Collected data entries

......

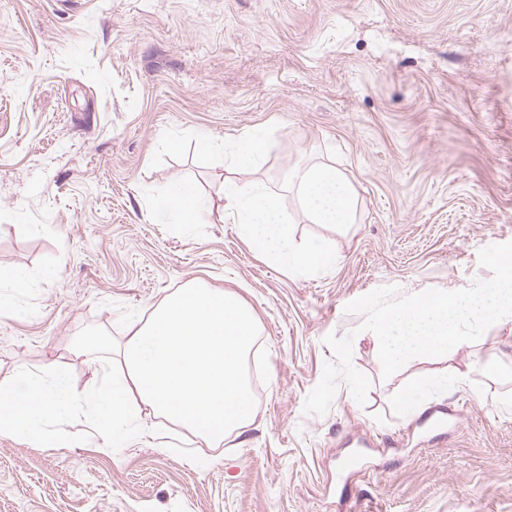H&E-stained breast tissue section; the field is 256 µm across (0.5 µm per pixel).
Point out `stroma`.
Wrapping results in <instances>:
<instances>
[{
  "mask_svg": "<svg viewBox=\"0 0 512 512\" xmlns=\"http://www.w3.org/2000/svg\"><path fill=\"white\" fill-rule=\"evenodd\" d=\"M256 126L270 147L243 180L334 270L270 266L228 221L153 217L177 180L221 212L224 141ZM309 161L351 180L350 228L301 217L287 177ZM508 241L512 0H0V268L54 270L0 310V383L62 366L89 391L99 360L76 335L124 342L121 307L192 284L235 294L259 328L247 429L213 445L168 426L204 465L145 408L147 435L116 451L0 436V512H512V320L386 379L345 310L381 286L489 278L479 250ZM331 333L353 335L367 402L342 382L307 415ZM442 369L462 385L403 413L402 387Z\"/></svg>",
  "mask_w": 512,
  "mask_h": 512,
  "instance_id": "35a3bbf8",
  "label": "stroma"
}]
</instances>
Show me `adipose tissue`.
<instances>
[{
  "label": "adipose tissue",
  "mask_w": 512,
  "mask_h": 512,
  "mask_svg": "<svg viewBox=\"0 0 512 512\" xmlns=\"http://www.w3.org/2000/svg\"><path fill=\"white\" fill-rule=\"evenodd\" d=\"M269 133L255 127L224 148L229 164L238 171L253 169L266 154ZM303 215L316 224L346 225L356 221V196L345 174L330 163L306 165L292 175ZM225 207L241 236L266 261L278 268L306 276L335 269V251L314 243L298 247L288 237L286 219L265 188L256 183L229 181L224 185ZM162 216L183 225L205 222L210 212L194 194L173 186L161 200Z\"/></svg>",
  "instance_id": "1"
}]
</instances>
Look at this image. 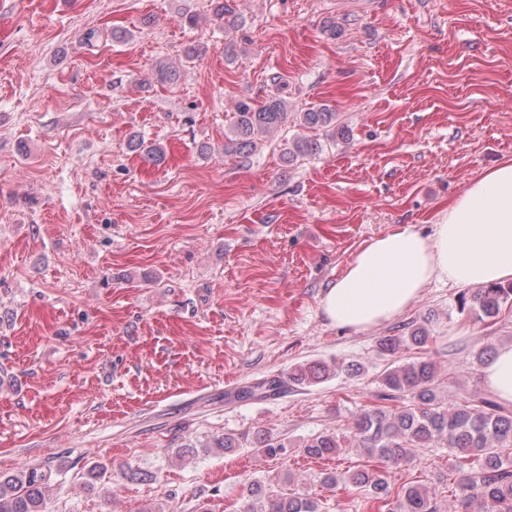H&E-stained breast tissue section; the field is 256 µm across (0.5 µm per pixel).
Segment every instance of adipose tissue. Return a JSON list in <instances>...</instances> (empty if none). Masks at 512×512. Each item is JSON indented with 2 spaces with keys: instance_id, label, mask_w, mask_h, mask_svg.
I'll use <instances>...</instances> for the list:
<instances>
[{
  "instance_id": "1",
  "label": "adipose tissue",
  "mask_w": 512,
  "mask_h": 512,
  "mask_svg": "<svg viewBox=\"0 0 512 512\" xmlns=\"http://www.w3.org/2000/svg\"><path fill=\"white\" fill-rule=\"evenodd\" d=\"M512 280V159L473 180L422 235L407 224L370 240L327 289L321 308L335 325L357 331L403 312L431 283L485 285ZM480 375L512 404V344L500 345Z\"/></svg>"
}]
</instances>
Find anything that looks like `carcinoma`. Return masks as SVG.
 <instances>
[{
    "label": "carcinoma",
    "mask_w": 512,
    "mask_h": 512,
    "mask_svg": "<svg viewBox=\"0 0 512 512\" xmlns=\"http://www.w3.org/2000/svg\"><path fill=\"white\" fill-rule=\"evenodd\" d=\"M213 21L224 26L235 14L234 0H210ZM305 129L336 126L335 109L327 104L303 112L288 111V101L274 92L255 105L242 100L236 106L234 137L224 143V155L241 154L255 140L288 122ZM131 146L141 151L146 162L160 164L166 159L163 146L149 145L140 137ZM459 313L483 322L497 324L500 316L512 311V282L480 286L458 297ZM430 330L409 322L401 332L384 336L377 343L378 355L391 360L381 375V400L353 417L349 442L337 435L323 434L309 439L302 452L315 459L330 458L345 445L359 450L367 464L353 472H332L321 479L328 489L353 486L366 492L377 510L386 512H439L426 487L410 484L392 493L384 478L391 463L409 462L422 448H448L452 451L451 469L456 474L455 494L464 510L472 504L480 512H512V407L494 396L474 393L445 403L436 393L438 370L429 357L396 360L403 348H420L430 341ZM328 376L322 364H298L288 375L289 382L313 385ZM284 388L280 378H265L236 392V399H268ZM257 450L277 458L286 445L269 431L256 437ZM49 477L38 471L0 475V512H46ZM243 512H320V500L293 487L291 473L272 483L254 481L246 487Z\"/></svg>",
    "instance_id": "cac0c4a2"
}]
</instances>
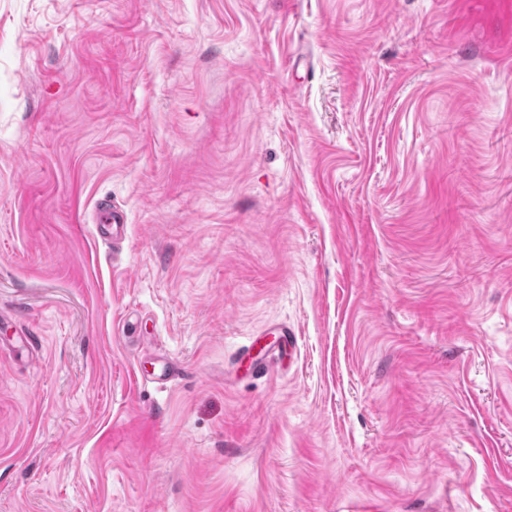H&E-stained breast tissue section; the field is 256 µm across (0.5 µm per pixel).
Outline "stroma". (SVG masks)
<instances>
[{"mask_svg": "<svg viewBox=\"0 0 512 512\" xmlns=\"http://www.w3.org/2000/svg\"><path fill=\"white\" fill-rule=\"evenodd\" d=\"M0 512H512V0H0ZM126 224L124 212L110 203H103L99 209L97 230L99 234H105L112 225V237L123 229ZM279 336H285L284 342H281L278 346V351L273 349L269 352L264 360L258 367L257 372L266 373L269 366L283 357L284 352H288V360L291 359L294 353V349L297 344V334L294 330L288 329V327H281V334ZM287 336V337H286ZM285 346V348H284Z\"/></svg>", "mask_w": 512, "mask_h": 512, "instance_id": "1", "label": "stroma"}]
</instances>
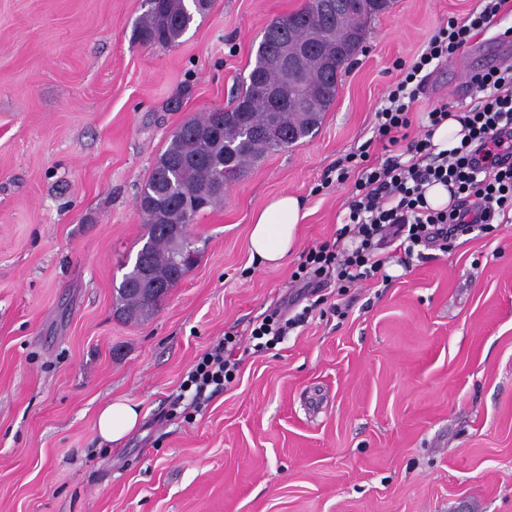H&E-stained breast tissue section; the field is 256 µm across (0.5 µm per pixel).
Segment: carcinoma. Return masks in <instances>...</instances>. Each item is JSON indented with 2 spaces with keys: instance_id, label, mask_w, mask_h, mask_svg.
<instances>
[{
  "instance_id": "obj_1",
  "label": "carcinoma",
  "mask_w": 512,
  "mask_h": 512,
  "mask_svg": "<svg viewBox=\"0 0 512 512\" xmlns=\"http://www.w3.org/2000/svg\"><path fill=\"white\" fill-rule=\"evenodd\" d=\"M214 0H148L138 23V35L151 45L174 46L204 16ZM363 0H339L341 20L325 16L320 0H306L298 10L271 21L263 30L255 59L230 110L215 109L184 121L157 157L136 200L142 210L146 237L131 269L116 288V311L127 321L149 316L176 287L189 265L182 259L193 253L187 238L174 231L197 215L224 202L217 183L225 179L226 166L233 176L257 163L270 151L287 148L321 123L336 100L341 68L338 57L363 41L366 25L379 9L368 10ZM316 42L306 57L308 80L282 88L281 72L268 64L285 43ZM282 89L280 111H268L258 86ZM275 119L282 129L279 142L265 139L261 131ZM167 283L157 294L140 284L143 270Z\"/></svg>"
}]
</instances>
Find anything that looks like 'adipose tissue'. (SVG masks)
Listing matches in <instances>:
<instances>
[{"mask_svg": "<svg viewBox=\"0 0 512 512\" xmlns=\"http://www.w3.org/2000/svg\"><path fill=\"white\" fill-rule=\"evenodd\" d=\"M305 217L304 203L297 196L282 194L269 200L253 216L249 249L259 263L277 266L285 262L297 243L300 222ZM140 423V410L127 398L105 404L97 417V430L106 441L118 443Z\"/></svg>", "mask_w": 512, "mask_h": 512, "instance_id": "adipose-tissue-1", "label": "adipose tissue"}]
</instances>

......

=== Goal of the exercise ===
Find the line with "Find anything that looks like 'adipose" in the listing above, then write out that line and each remaining line exactly, with no other text.

=== The solution ===
Find anything that looks like 'adipose tissue'. (SVG masks)
Listing matches in <instances>:
<instances>
[{"mask_svg": "<svg viewBox=\"0 0 512 512\" xmlns=\"http://www.w3.org/2000/svg\"><path fill=\"white\" fill-rule=\"evenodd\" d=\"M305 217L304 203L297 196L282 194L269 200L253 216L249 249L259 263L277 266L285 262L297 243L300 222ZM140 423V410L127 398L105 404L97 417V430L106 441L118 443Z\"/></svg>", "mask_w": 512, "mask_h": 512, "instance_id": "adipose-tissue-1", "label": "adipose tissue"}]
</instances>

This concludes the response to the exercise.